Before-and-after change data

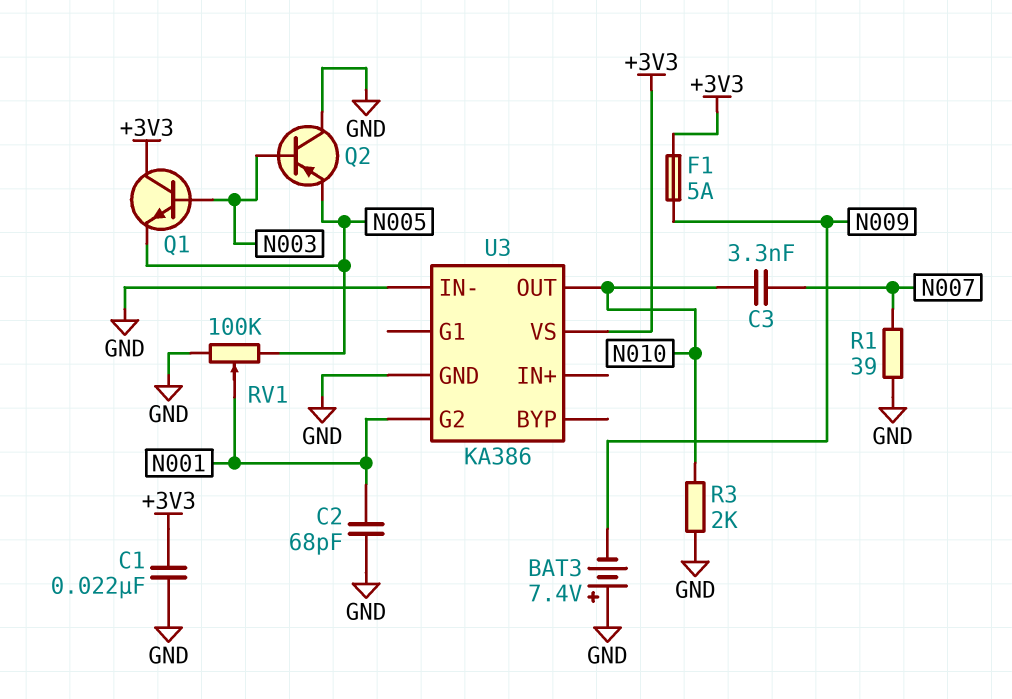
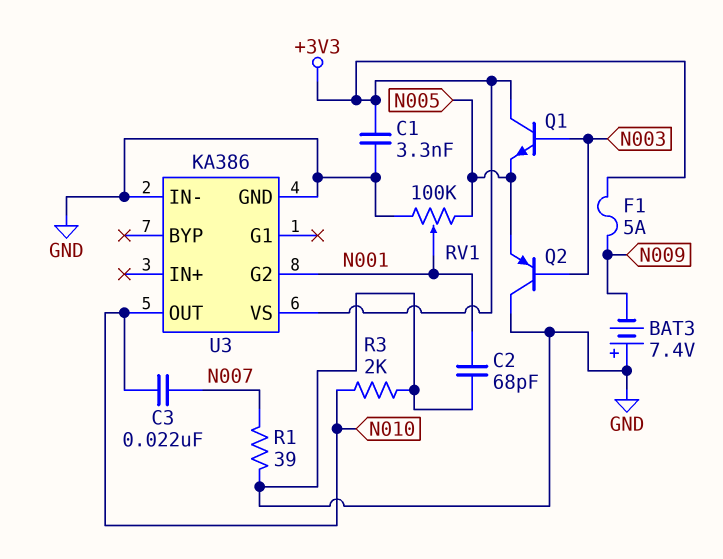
C1: 22nF (+3V3, GND) -> 3.3nF (+3V3, GND)
C3: 3.3nF (N007, N010) -> 22nF (N007, N010)

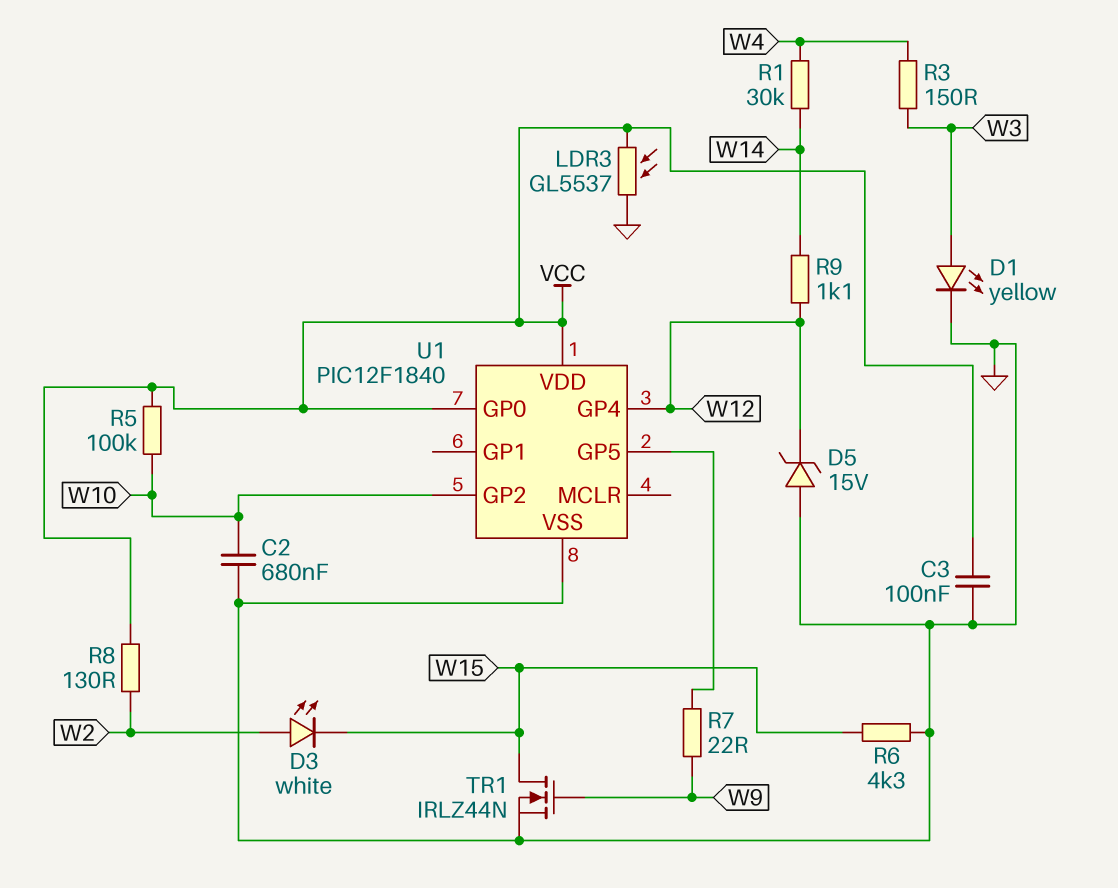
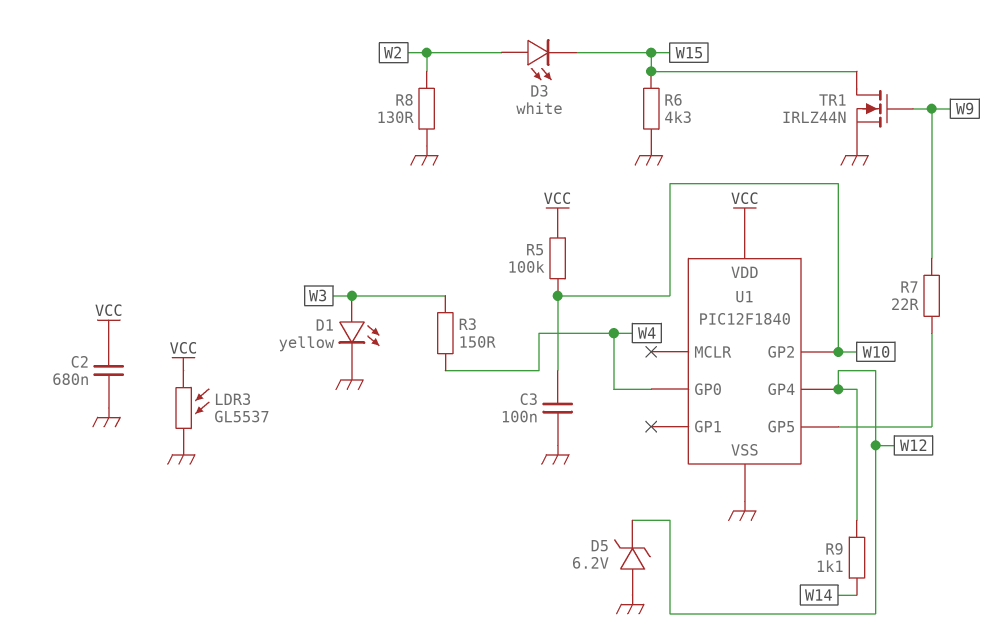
C2: 680nF (GND, W10) -> 680nF (GND, VCC)
C3: 100nF (GND, VCC) -> 100nF (GND, W10)
D5: zener 15V (A GND, K W12) -> zener 6.2V (A GND, K W12)
R1: 30k (W4, W14) -> none
R8: 130 (VCC, W2) -> 130 (GND, W2)
U1 pin GP0: VCC -> W4

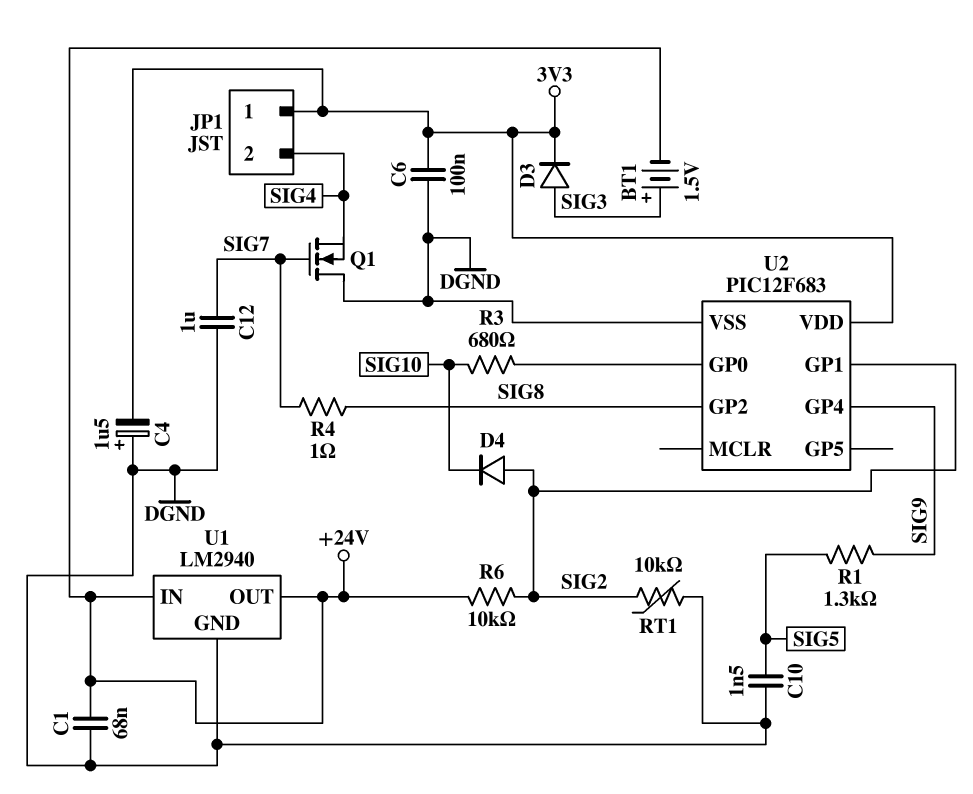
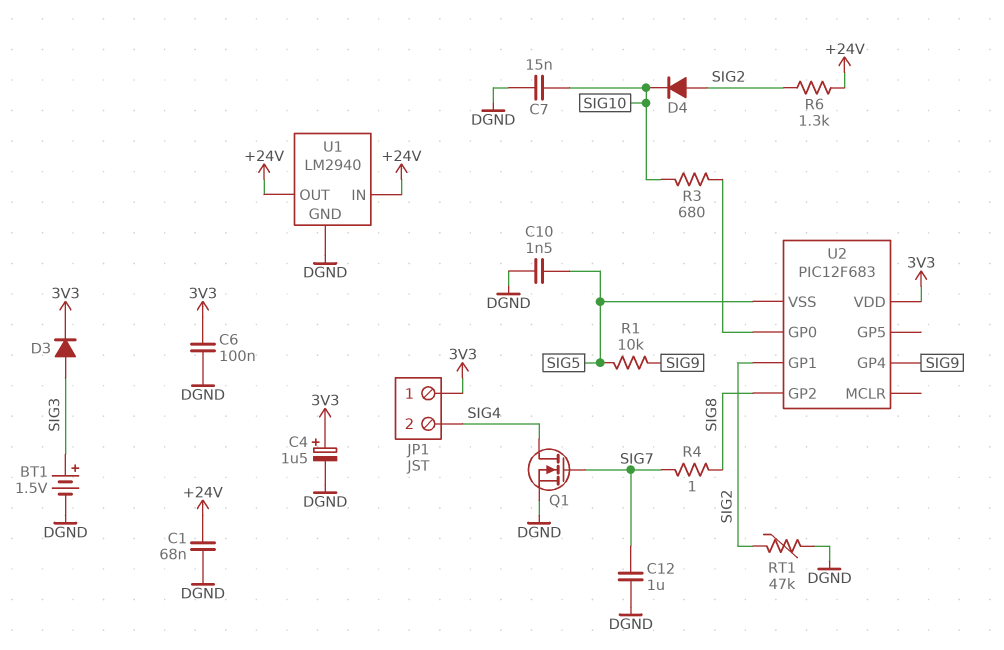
BT1: 1.5V (plus SIG3, minus +24V) -> 1.5V (plus SIG3, minus DGND)
C4: 1.5uF (plus DGND, minus 3V3) -> 1.5uF (plus 3V3, minus DGND)
C7: none -> 15nF (DGND, SIG10)
Q1: NMOS (G SIG7, D DGND, S SIG4) -> NMOS (G SIG7, D SIG4, S DGND)
R1: 1.3k (SIG5, SIG9) -> 10k (SIG5, SIG9)
R6: 10k (+24V, SIG2) -> 1.3k (+24V, SIG2)
RT1: 10k (DGND, SIG2) -> 47k (DGND, SIG2)
U2 pin VSS: DGND -> SIG5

» **What you have to do**: All of the entries above should be copied exactly, with the images left out.

» **Your solution**:
C1: 22nF (+3V3, GND) -> 3.3nF (+3V3, GND)
C3: 3.3nF (N007, N010) -> 22nF (N007, N010)

C2: 680nF (GND, W10) -> 680nF (GND, VCC)
C3: 100nF (GND, VCC) -> 100nF (GND, W10)
D5: zener 15V (A GND, K W12) -> zener 6.2V (A GND, K W12)
R1: 30k (W4, W14) -> none
R8: 130 (VCC, W2) -> 130 (GND, W2)
U1 pin GP0: VCC -> W4

BT1: 1.5V (plus SIG3, minus +24V) -> 1.5V (plus SIG3, minus DGND)
C4: 1.5uF (plus DGND, minus 3V3) -> 1.5uF (plus 3V3, minus DGND)
C7: none -> 15nF (DGND, SIG10)
Q1: NMOS (G SIG7, D DGND, S SIG4) -> NMOS (G SIG7, D SIG4, S DGND)
R1: 1.3k (SIG5, SIG9) -> 10k (SIG5, SIG9)
R6: 10k (+24V, SIG2) -> 1.3k (+24V, SIG2)
RT1: 10k (DGND, SIG2) -> 47k (DGND, SIG2)
U2 pin VSS: DGND -> SIG5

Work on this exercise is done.